[Object transformation records]
--- START ---
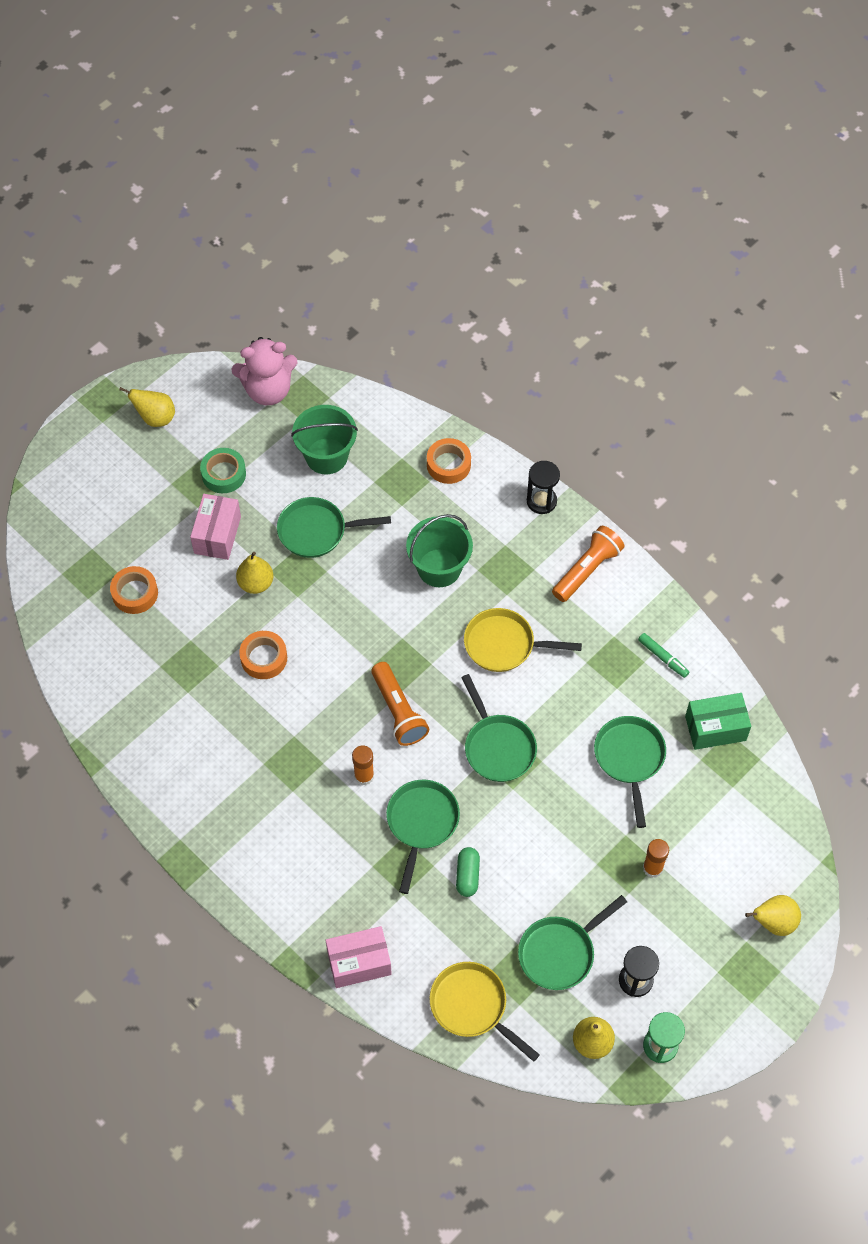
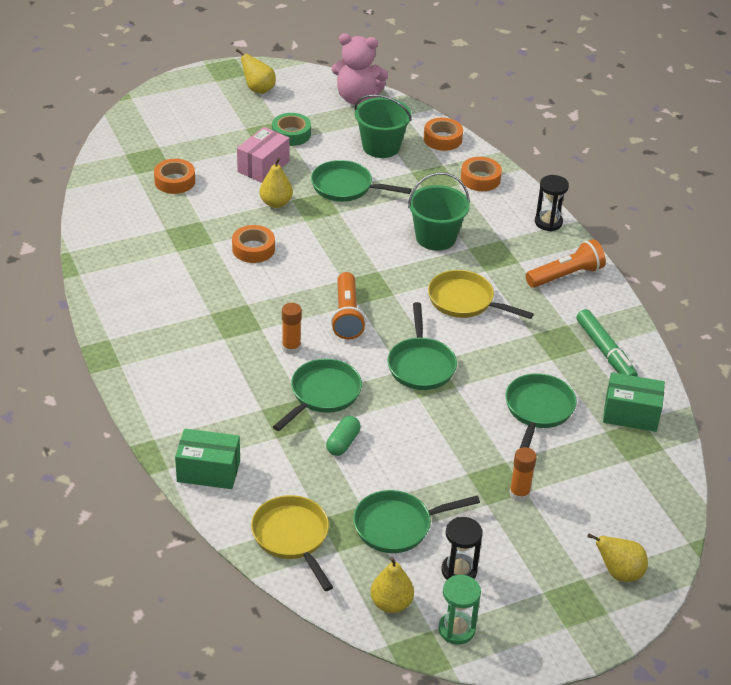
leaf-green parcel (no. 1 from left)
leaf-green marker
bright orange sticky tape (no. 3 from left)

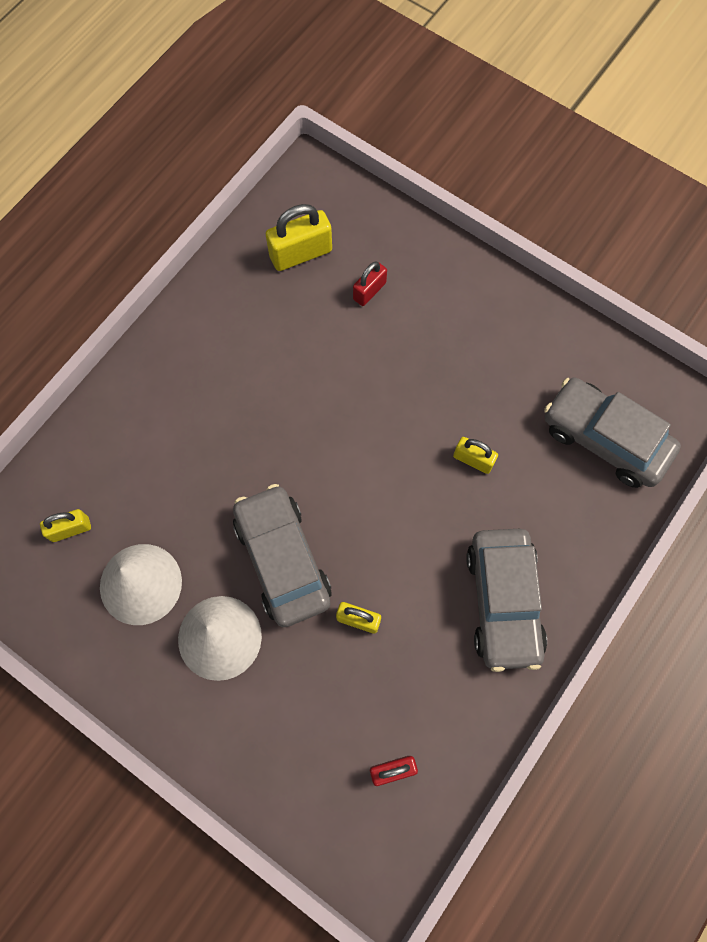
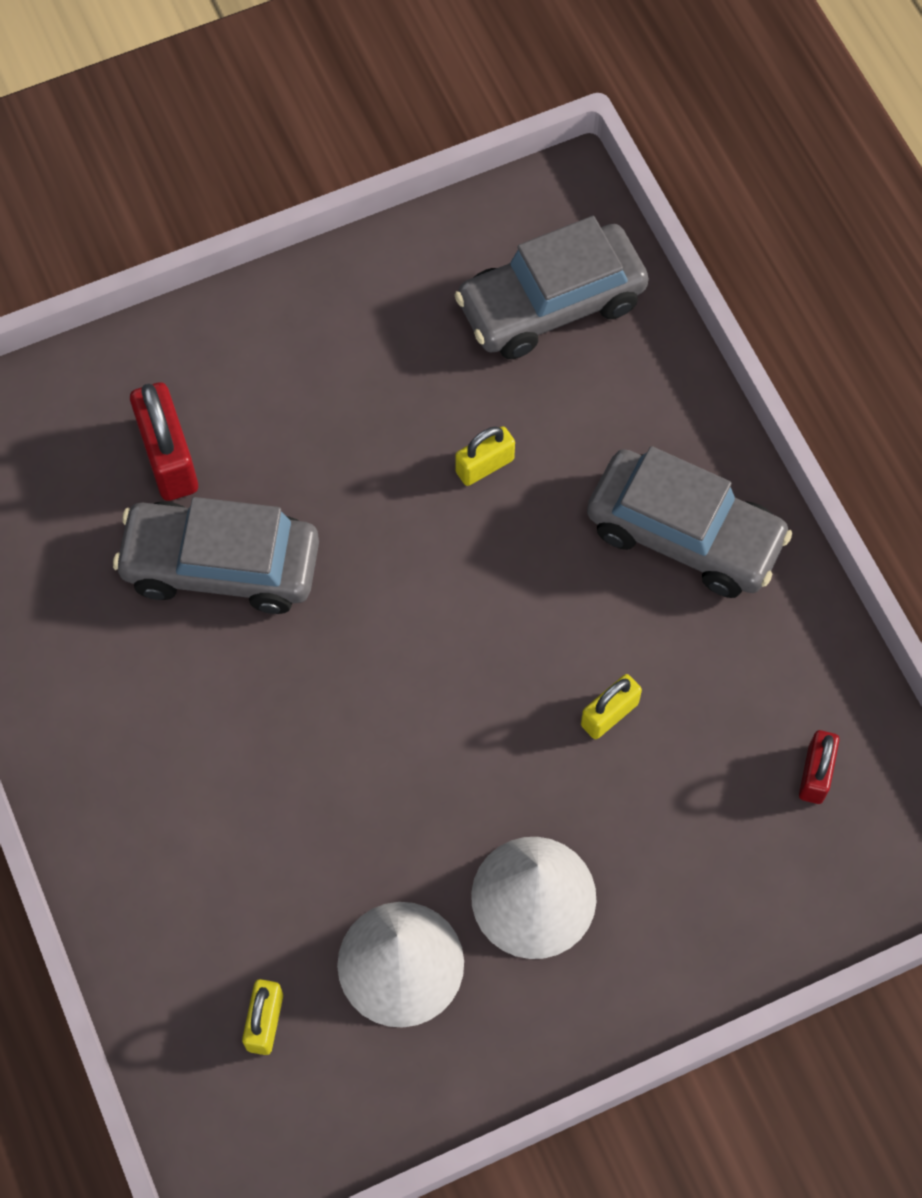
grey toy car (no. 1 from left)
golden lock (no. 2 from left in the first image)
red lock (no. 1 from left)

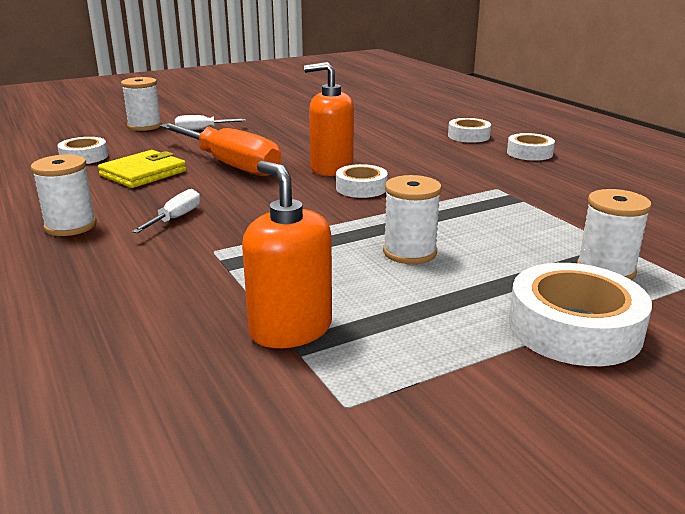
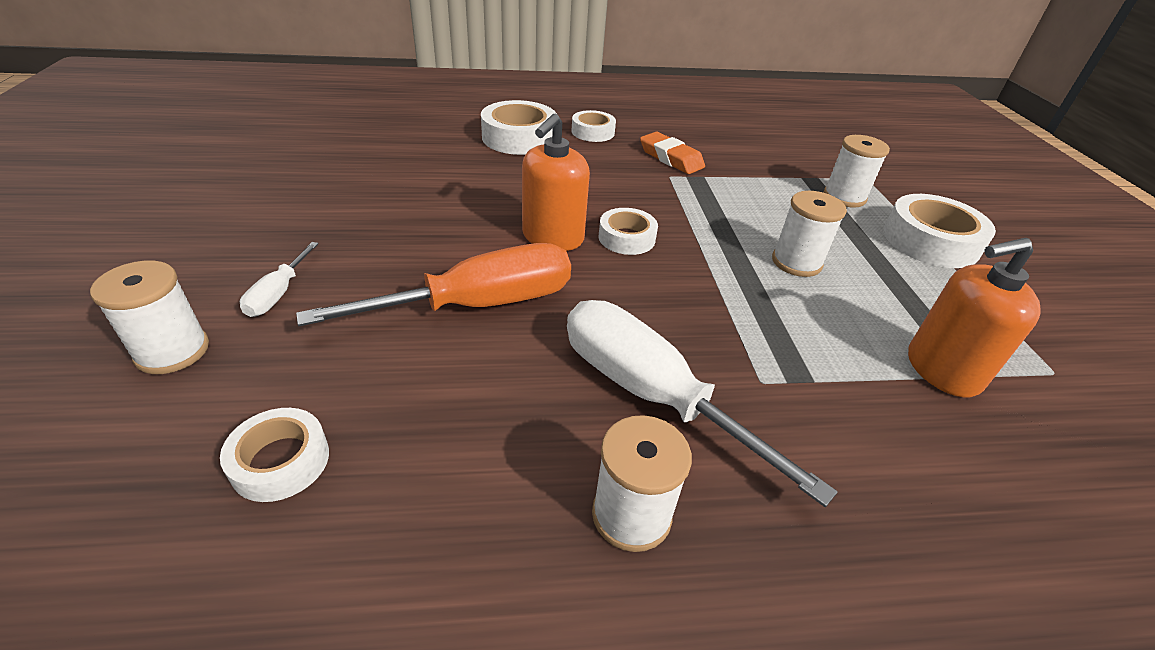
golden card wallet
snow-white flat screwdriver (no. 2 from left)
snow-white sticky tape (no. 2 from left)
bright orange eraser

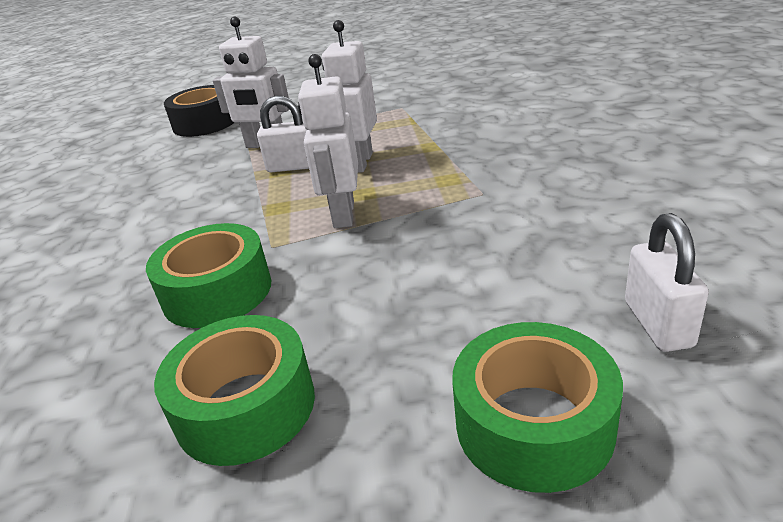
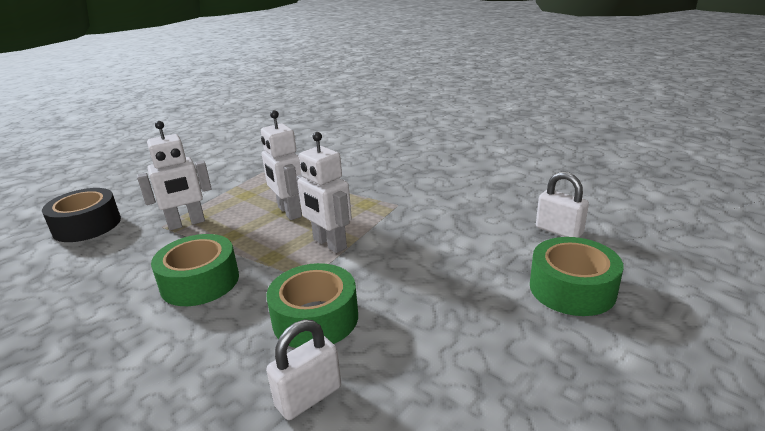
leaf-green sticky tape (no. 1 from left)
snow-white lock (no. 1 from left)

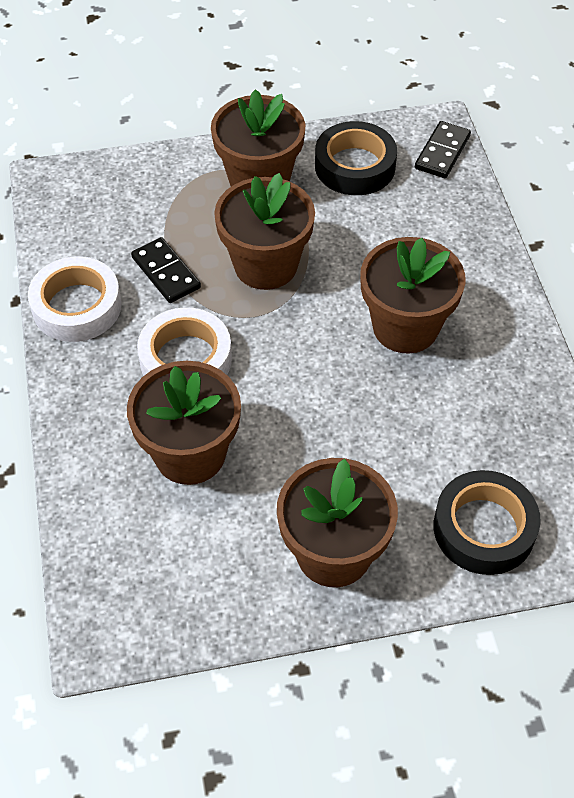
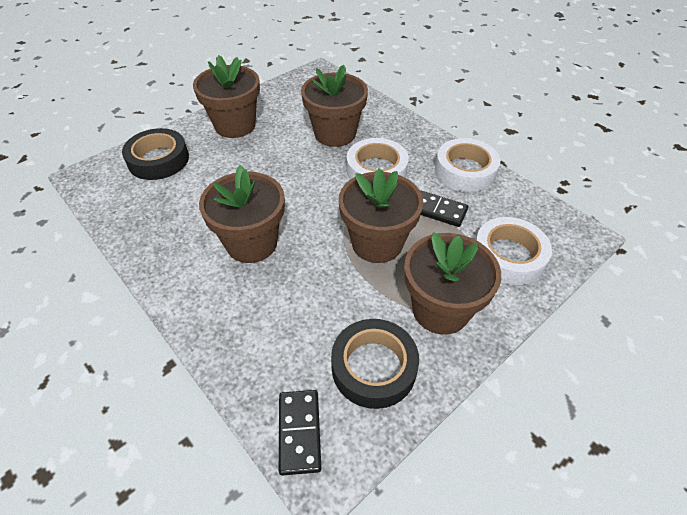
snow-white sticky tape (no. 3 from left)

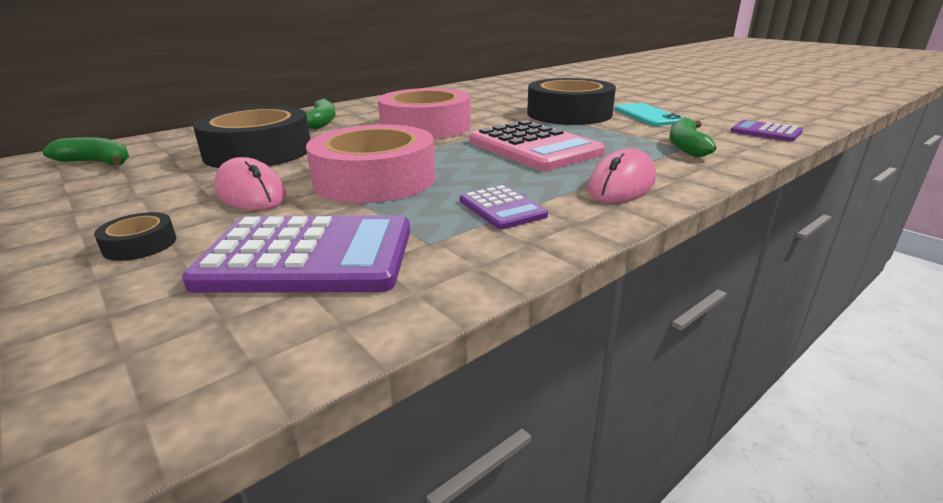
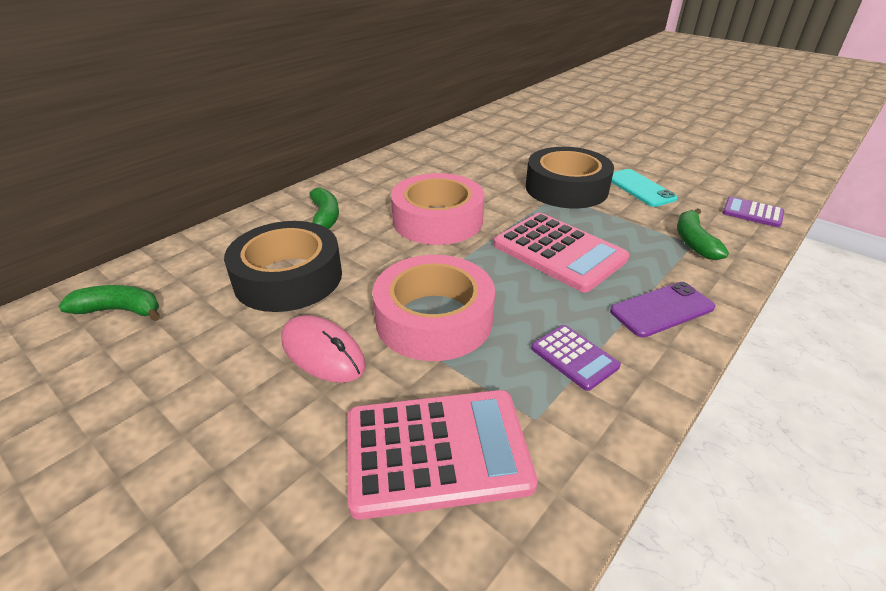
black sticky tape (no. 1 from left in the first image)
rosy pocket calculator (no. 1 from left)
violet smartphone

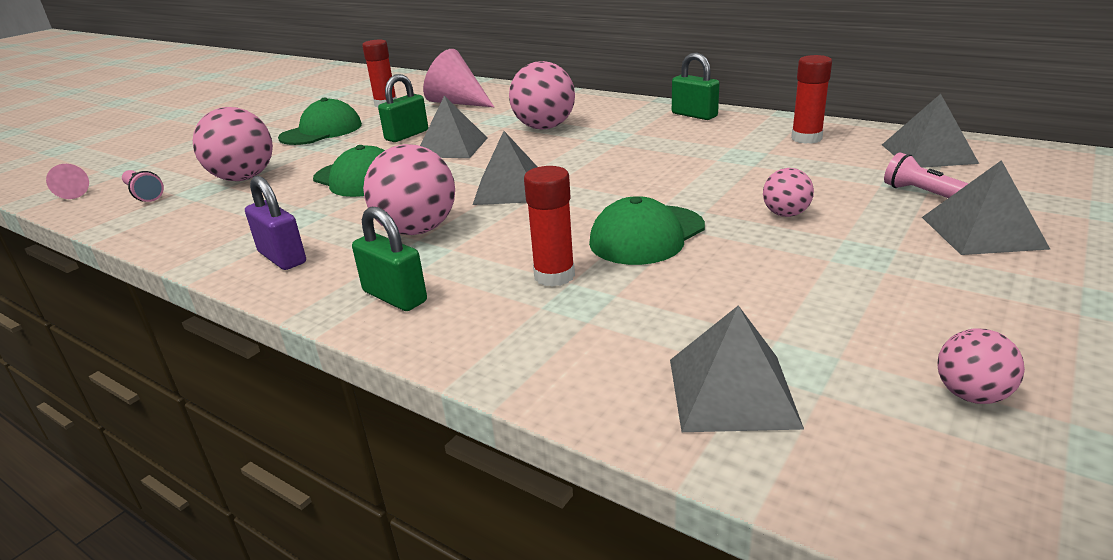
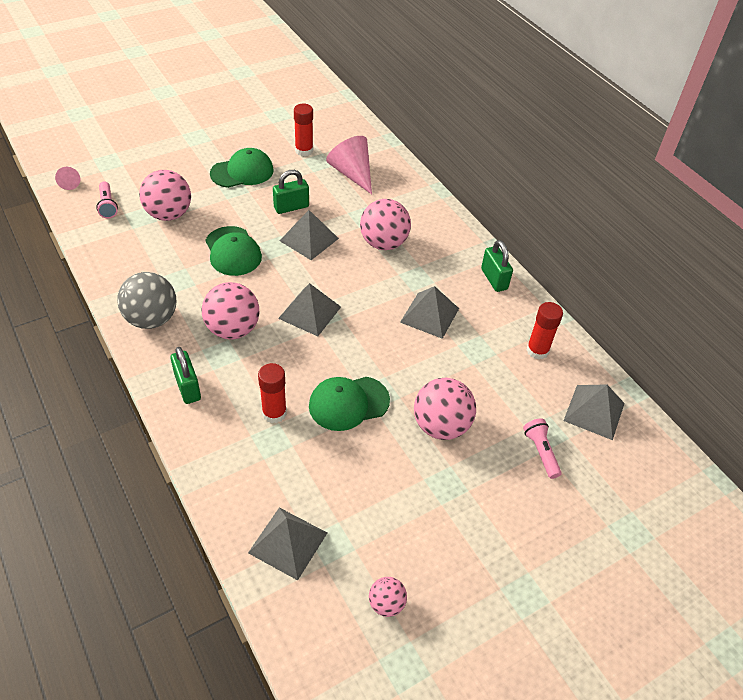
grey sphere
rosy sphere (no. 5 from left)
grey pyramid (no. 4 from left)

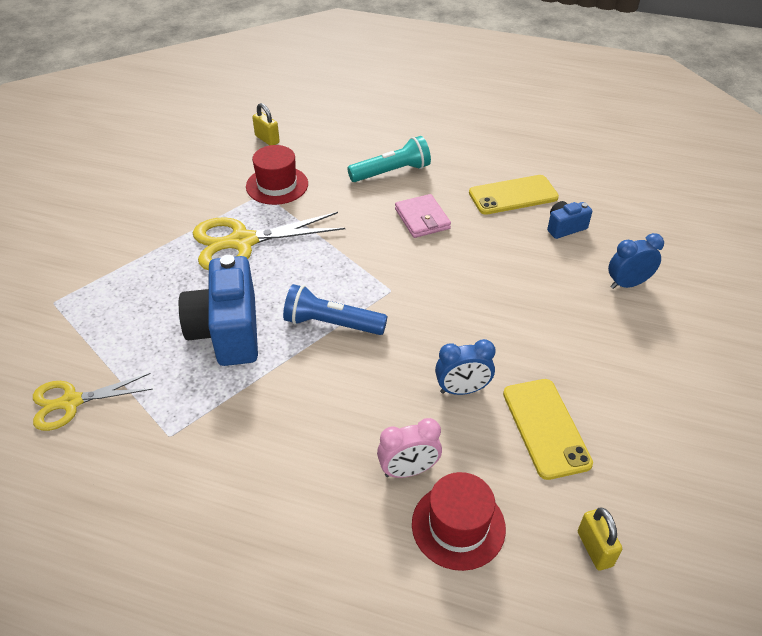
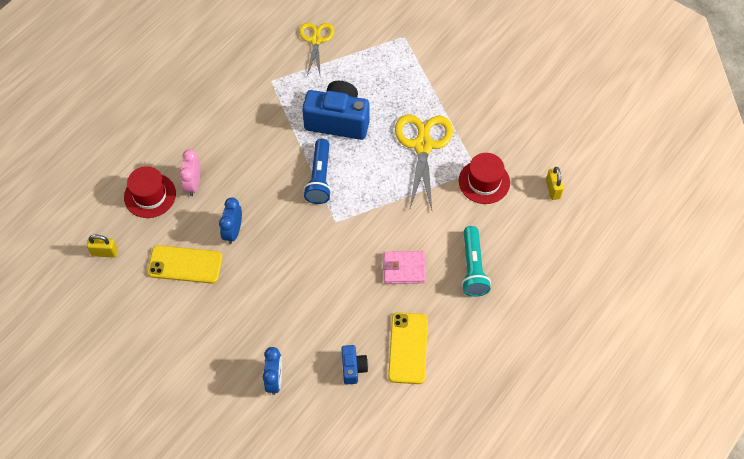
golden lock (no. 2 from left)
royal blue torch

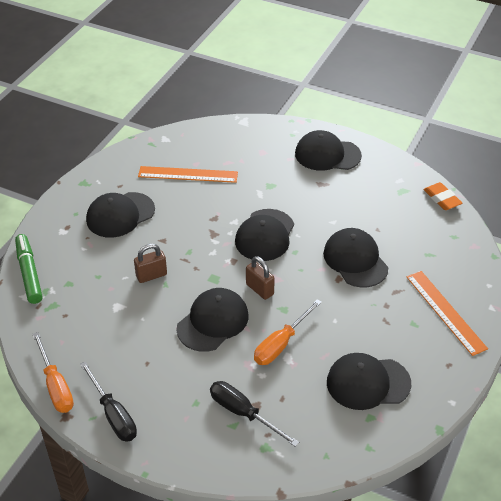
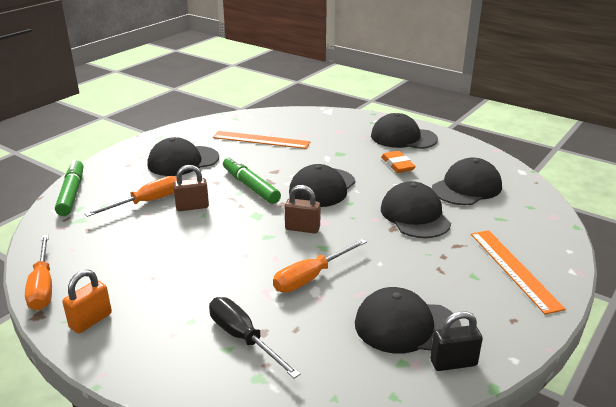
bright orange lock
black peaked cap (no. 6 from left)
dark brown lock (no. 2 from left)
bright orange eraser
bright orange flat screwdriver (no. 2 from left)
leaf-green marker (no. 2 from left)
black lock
--- END ---
# TASK BRIEF
The data above are to be repeated word for word, with any pictures left out.

# RESULT OF THIS TASK
leaf-green parcel (no. 1 from left)
leaf-green marker
bright orange sticky tape (no. 3 from left)

grey toy car (no. 1 from left)
golden lock (no. 2 from left in the first image)
red lock (no. 1 from left)

golden card wallet
snow-white flat screwdriver (no. 2 from left)
snow-white sticky tape (no. 2 from left)
bright orange eraser

leaf-green sticky tape (no. 1 from left)
snow-white lock (no. 1 from left)

snow-white sticky tape (no. 3 from left)

black sticky tape (no. 1 from left in the first image)
rosy pocket calculator (no. 1 from left)
violet smartphone

grey sphere
rosy sphere (no. 5 from left)
grey pyramid (no. 4 from left)

golden lock (no. 2 from left)
royal blue torch

bright orange lock
black peaked cap (no. 6 from left)
dark brown lock (no. 2 from left)
bright orange eraser
bright orange flat screwdriver (no. 2 from left)
leaf-green marker (no. 2 from left)
black lock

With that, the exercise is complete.